### AVAILABLE DATA:

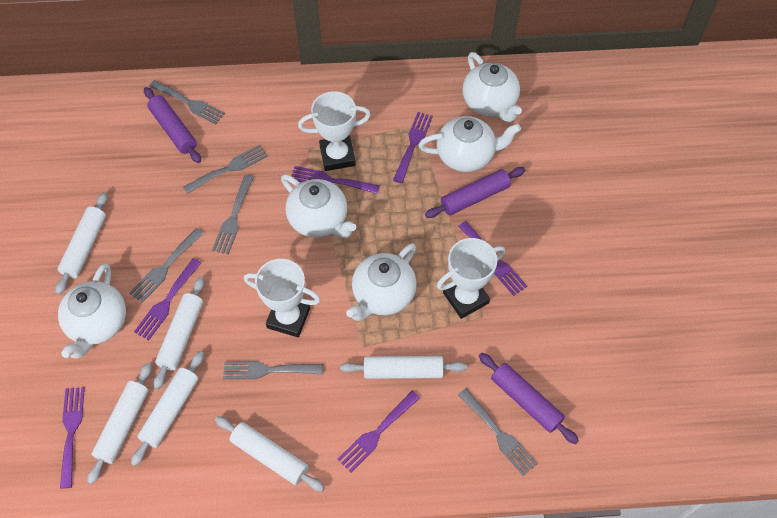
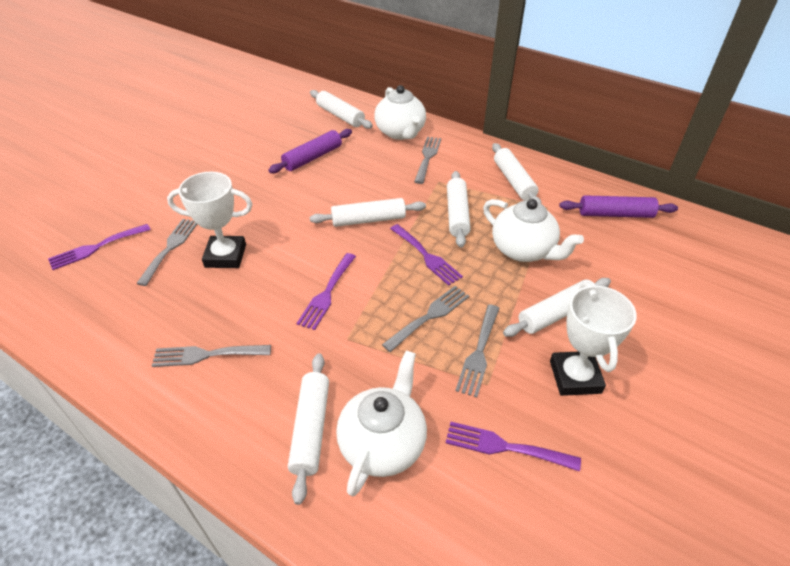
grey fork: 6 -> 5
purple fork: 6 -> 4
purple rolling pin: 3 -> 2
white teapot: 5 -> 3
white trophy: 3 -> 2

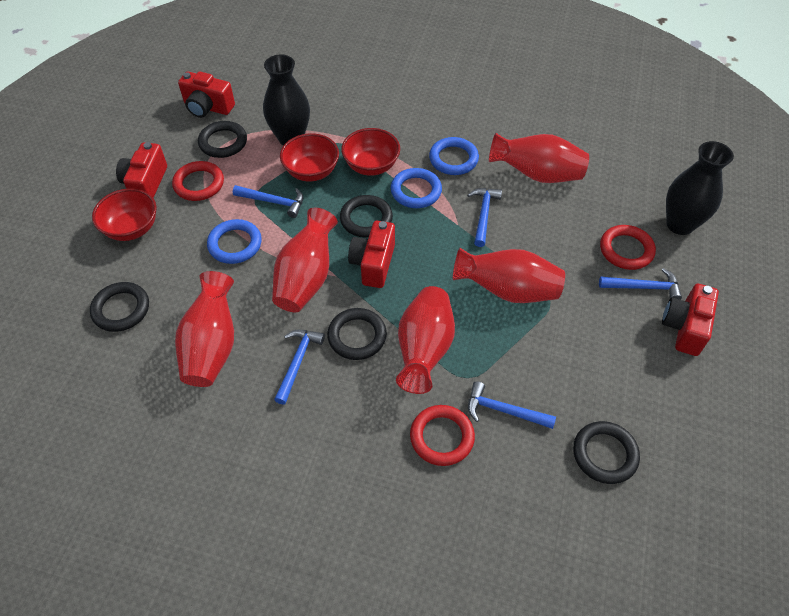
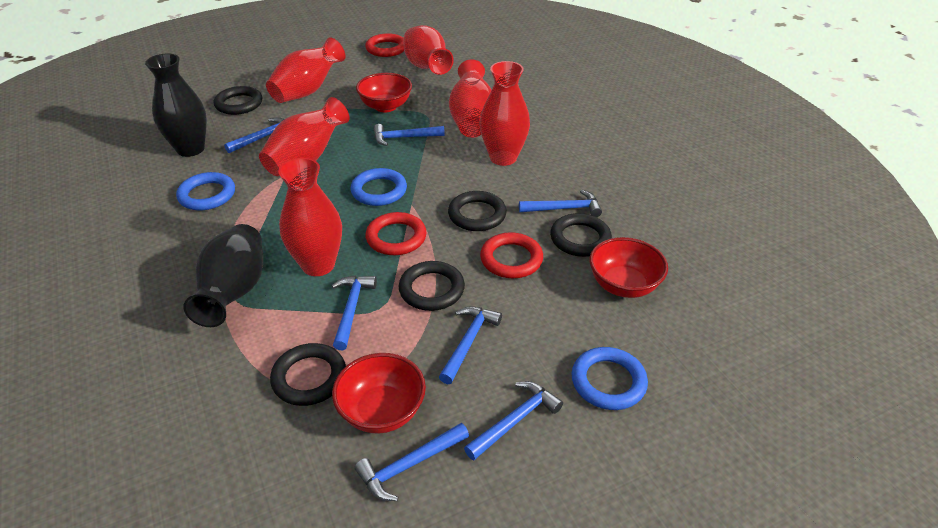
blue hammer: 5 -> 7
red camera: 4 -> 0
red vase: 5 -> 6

### PROBLEM REQUIREMENTS:
Which lines hold the word "purple"? Copy each of them from the records.

### PROBLEM SOLUTION:
purple fork: 6 -> 4
purple rolling pin: 3 -> 2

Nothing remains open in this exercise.